» **The problem**
Copy out every line of the following data without changing a word.

■ ■ ■ ■ ■ ■ ■

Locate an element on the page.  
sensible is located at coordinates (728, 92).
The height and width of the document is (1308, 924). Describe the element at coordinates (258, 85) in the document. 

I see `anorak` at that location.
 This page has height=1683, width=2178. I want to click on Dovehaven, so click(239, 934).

■ ■ ■ ■ ■ ■ ■

» **Written solution**
Locate an element on the page.  
sensible is located at coordinates (728, 92).
The height and width of the document is (1308, 924). Describe the element at coordinates (258, 85) in the document. 

I see `anorak` at that location.
 This page has height=1683, width=2178. I want to click on Dovehaven, so click(239, 934).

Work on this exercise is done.